The response should consist of the records, reproduced exactly.

----

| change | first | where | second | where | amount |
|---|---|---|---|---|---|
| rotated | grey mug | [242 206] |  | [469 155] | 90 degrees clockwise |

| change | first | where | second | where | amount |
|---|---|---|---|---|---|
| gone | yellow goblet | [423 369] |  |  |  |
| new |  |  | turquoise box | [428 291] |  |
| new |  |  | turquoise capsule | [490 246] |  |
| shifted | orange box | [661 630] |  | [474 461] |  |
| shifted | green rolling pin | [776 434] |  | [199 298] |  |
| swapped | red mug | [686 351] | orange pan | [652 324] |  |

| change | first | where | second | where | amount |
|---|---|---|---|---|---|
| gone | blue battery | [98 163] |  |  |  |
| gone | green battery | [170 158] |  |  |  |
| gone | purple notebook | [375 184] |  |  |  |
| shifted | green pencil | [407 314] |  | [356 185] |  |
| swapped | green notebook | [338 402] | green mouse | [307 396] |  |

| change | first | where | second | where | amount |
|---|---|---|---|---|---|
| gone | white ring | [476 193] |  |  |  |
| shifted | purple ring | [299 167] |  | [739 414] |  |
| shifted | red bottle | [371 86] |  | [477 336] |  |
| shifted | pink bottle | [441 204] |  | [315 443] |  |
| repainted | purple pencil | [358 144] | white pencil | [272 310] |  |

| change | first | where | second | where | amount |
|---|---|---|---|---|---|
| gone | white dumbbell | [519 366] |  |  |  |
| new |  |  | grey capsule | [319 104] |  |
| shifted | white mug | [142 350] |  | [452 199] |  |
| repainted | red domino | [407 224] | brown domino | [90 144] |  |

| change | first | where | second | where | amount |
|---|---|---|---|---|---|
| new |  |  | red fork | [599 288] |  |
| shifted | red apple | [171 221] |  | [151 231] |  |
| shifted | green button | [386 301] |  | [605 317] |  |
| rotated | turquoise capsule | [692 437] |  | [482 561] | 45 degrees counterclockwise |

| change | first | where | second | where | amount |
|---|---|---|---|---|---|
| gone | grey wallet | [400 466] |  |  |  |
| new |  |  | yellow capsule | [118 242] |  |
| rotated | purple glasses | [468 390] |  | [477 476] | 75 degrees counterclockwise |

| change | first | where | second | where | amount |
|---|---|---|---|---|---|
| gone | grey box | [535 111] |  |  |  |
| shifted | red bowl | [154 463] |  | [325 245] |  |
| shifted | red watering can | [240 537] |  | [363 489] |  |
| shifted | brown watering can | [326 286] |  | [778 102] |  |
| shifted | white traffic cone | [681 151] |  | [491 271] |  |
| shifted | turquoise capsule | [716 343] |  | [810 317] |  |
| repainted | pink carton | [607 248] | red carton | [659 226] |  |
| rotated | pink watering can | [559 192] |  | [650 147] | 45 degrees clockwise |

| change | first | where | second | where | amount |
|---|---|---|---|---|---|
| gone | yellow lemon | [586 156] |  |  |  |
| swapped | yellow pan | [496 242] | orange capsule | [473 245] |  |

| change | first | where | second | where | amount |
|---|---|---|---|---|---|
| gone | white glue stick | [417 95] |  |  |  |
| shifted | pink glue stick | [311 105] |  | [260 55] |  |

----

_Task solution_:
| change | first | where | second | where | amount |
|---|---|---|---|---|---|
| rotated | grey mug | [242 206] |  | [469 155] | 90 degrees clockwise |

| change | first | where | second | where | amount |
|---|---|---|---|---|---|
| gone | yellow goblet | [423 369] |  |  |  |
| new |  |  | turquoise box | [428 291] |  |
| new |  |  | turquoise capsule | [490 246] |  |
| shifted | orange box | [661 630] |  | [474 461] |  |
| shifted | green rolling pin | [776 434] |  | [199 298] |  |
| swapped | red mug | [686 351] | orange pan | [652 324] |  |

| change | first | where | second | where | amount |
|---|---|---|---|---|---|
| gone | blue battery | [98 163] |  |  |  |
| gone | green battery | [170 158] |  |  |  |
| gone | purple notebook | [375 184] |  |  |  |
| shifted | green pencil | [407 314] |  | [356 185] |  |
| swapped | green notebook | [338 402] | green mouse | [307 396] |  |

| change | first | where | second | where | amount |
|---|---|---|---|---|---|
| gone | white ring | [476 193] |  |  |  |
| shifted | purple ring | [299 167] |  | [739 414] |  |
| shifted | red bottle | [371 86] |  | [477 336] |  |
| shifted | pink bottle | [441 204] |  | [315 443] |  |
| repainted | purple pencil | [358 144] | white pencil | [272 310] |  |

| change | first | where | second | where | amount |
|---|---|---|---|---|---|
| gone | white dumbbell | [519 366] |  |  |  |
| new |  |  | grey capsule | [319 104] |  |
| shifted | white mug | [142 350] |  | [452 199] |  |
| repainted | red domino | [407 224] | brown domino | [90 144] |  |

| change | first | where | second | where | amount |
|---|---|---|---|---|---|
| new |  |  | red fork | [599 288] |  |
| shifted | red apple | [171 221] |  | [151 231] |  |
| shifted | green button | [386 301] |  | [605 317] |  |
| rotated | turquoise capsule | [692 437] |  | [482 561] | 45 degrees counterclockwise |

| change | first | where | second | where | amount |
|---|---|---|---|---|---|
| gone | grey wallet | [400 466] |  |  |  |
| new |  |  | yellow capsule | [118 242] |  |
| rotated | purple glasses | [468 390] |  | [477 476] | 75 degrees counterclockwise |

| change | first | where | second | where | amount |
|---|---|---|---|---|---|
| gone | grey box | [535 111] |  |  |  |
| shifted | red bowl | [154 463] |  | [325 245] |  |
| shifted | red watering can | [240 537] |  | [363 489] |  |
| shifted | brown watering can | [326 286] |  | [778 102] |  |
| shifted | white traffic cone | [681 151] |  | [491 271] |  |
| shifted | turquoise capsule | [716 343] |  | [810 317] |  |
| repainted | pink carton | [607 248] | red carton | [659 226] |  |
| rotated | pink watering can | [559 192] |  | [650 147] | 45 degrees clockwise |

| change | first | where | second | where | amount |
|---|---|---|---|---|---|
| gone | yellow lemon | [586 156] |  |  |  |
| swapped | yellow pan | [496 242] | orange capsule | [473 245] |  |

| change | first | where | second | where | amount |
|---|---|---|---|---|---|
| gone | white glue stick | [417 95] |  |  |  |
| shifted | pink glue stick | [311 105] |  | [260 55] |  |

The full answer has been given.